◆ Exercise description:
Once the line containing "camera: 85 degrees right, 5 degrees up" is found in the entries below, restate it and each following line word for word, stopping after the line containing "black traffic cone [661,337,721,401]".

++++ Task material ++++

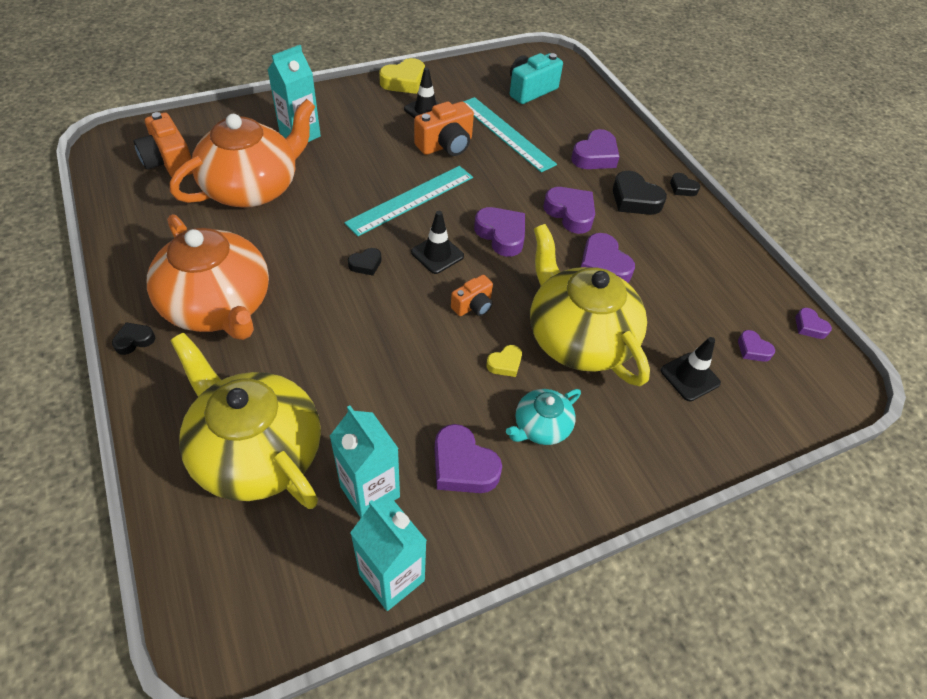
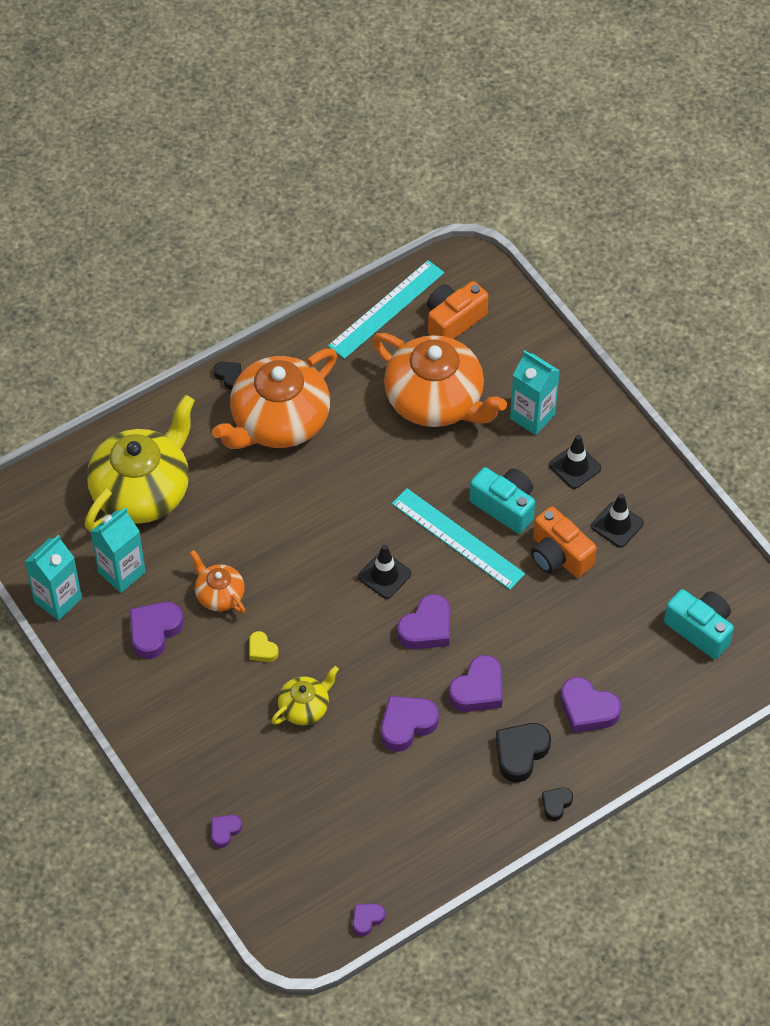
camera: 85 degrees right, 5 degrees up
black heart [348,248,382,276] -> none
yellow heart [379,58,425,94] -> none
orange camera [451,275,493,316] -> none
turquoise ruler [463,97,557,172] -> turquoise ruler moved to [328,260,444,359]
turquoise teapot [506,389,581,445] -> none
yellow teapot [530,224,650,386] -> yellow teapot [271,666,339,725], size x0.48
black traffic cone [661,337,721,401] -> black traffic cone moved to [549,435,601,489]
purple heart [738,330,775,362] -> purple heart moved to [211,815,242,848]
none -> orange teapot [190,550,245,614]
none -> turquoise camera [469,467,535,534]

++++
++++ Task material ++++

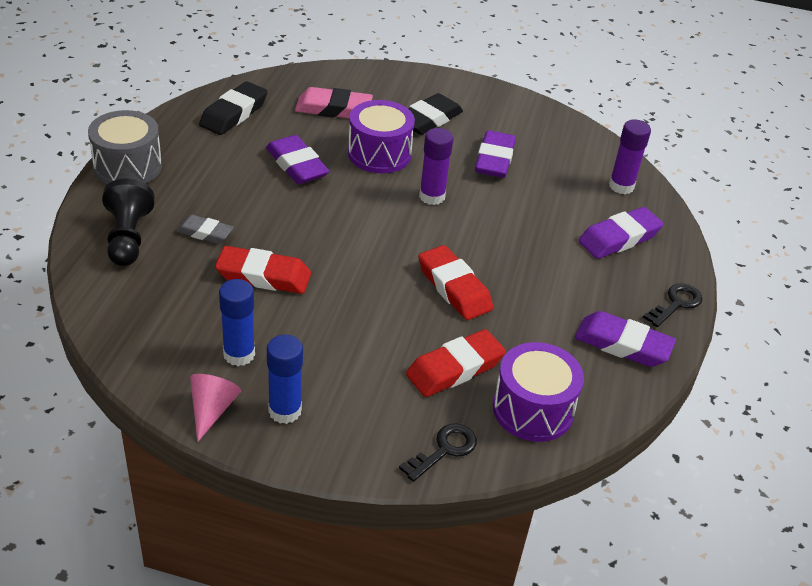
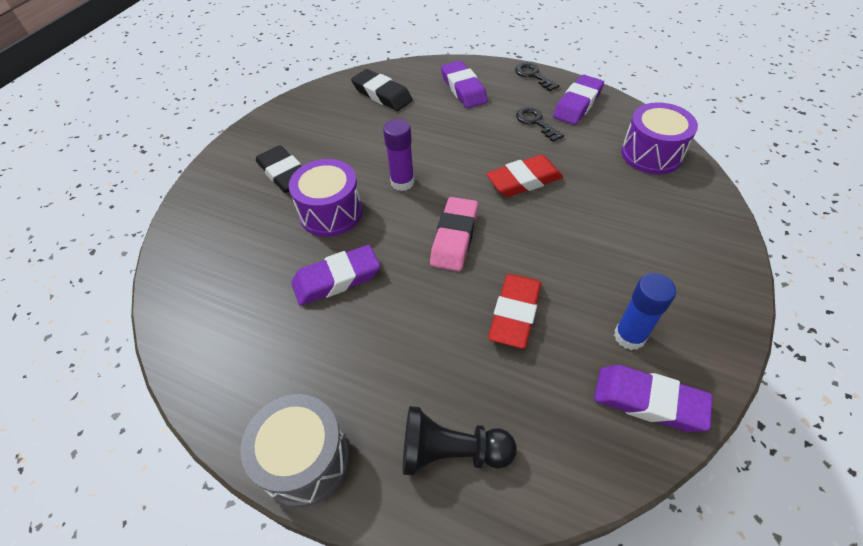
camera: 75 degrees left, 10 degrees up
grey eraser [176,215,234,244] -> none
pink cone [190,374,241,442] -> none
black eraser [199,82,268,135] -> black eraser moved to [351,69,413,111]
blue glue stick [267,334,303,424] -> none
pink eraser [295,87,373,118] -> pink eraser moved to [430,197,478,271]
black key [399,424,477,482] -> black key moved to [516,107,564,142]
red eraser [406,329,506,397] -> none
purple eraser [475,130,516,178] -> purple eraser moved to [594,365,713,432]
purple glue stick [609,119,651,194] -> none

++++

◆ Result:
camera: 85 degrees right, 5 degrees up
black heart [348,248,382,276] -> none
yellow heart [379,58,425,94] -> none
orange camera [451,275,493,316] -> none
turquoise ruler [463,97,557,172] -> turquoise ruler moved to [328,260,444,359]
turquoise teapot [506,389,581,445] -> none
yellow teapot [530,224,650,386] -> yellow teapot [271,666,339,725], size x0.48
black traffic cone [661,337,721,401] -> black traffic cone moved to [549,435,601,489]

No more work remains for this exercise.